The material below includes pictures; leave them out and return only the lines between the line containing "orange cross: rotated" and the line containing "red hexagon: moved 51 px up", inclusive, word for word.

_ _ _ _

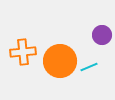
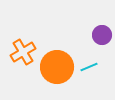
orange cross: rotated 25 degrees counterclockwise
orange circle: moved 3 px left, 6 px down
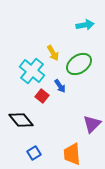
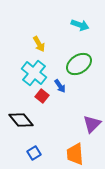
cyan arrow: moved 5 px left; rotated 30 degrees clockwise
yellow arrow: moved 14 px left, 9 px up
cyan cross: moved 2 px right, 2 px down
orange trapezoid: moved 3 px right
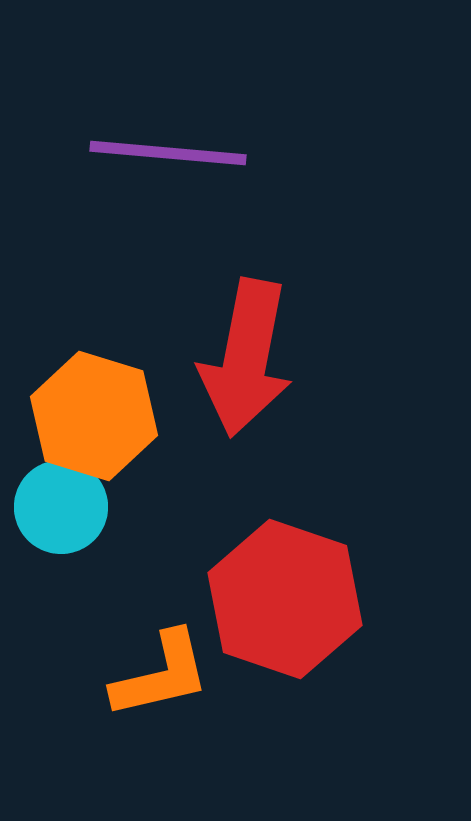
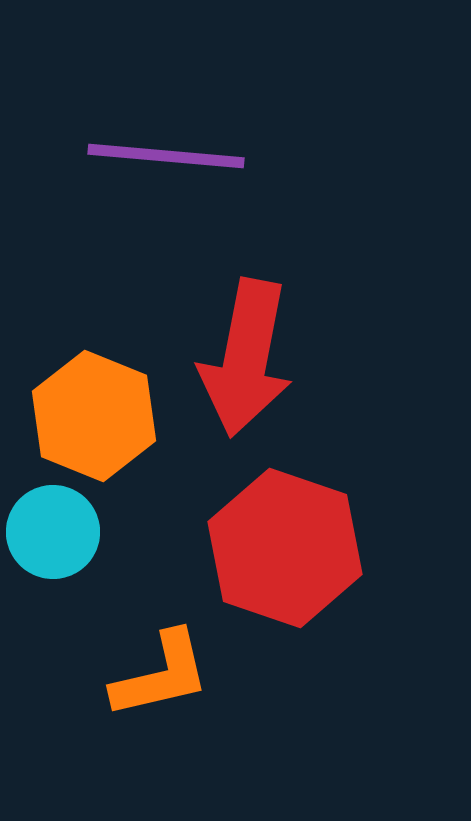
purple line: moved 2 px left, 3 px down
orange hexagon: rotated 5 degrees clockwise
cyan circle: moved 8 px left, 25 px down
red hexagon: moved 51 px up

_ _ _ _

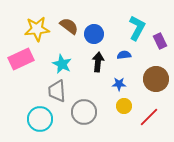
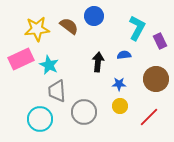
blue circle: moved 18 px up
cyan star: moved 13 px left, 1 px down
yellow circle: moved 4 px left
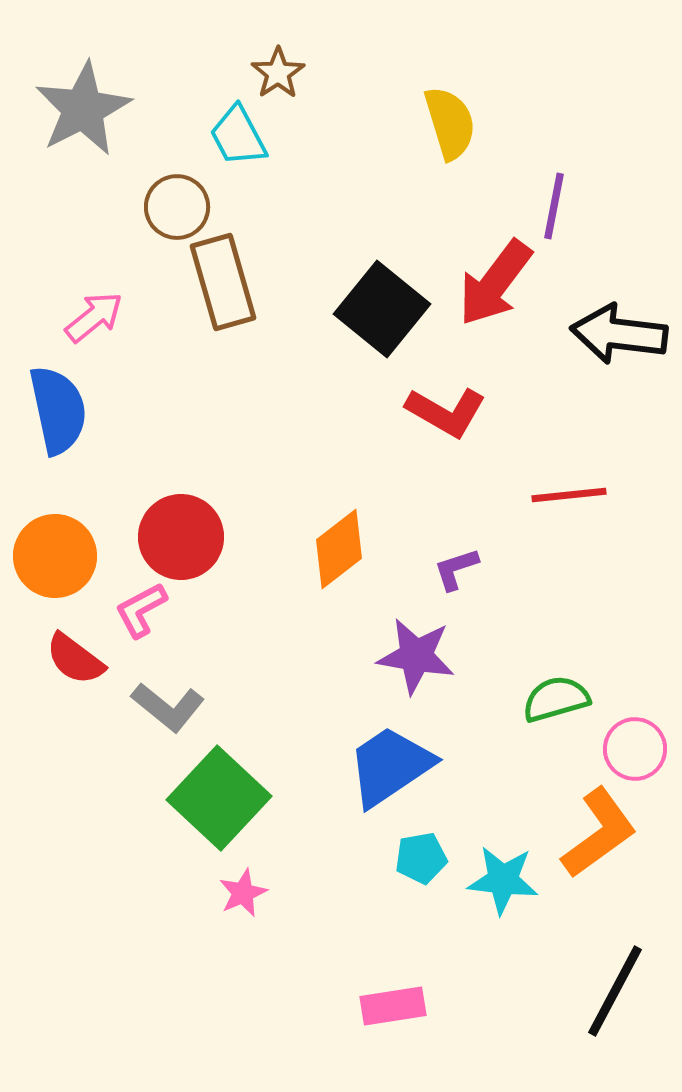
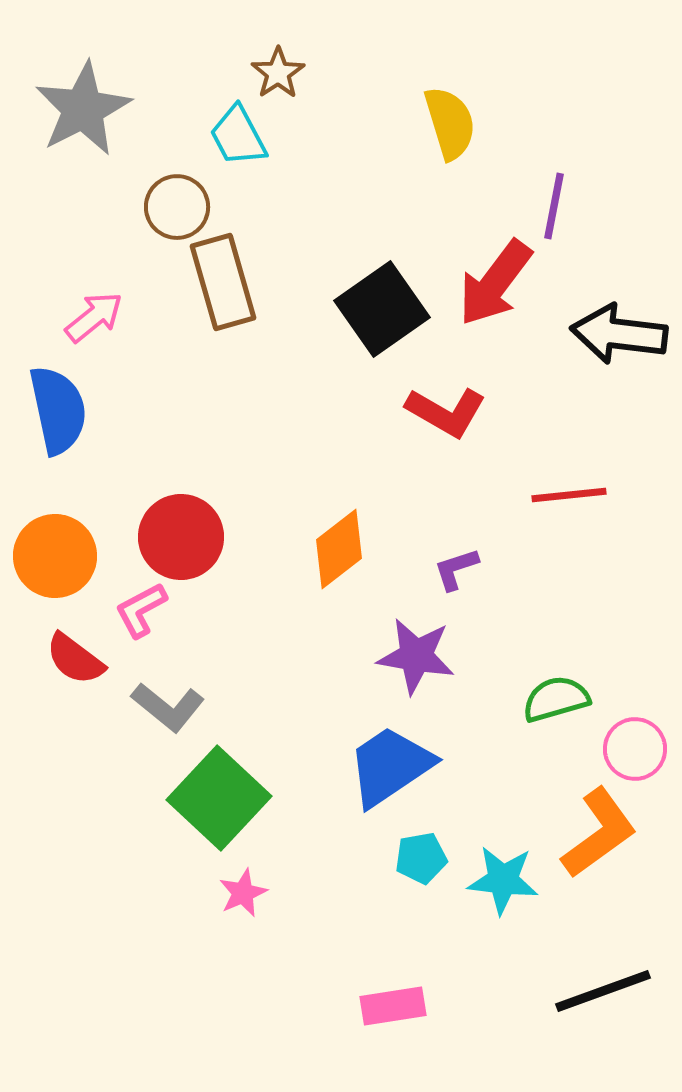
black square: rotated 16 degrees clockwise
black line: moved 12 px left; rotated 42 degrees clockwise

_ _ _ _

Answer space:
orange cross: rotated 25 degrees counterclockwise
orange circle: moved 3 px left, 6 px down
cyan arrow: moved 5 px left; rotated 30 degrees clockwise
yellow arrow: moved 14 px left, 9 px up
cyan cross: moved 2 px right, 2 px down
orange trapezoid: moved 3 px right
purple line: moved 2 px left, 3 px down
orange hexagon: rotated 5 degrees clockwise
cyan circle: moved 8 px left, 25 px down
red hexagon: moved 51 px up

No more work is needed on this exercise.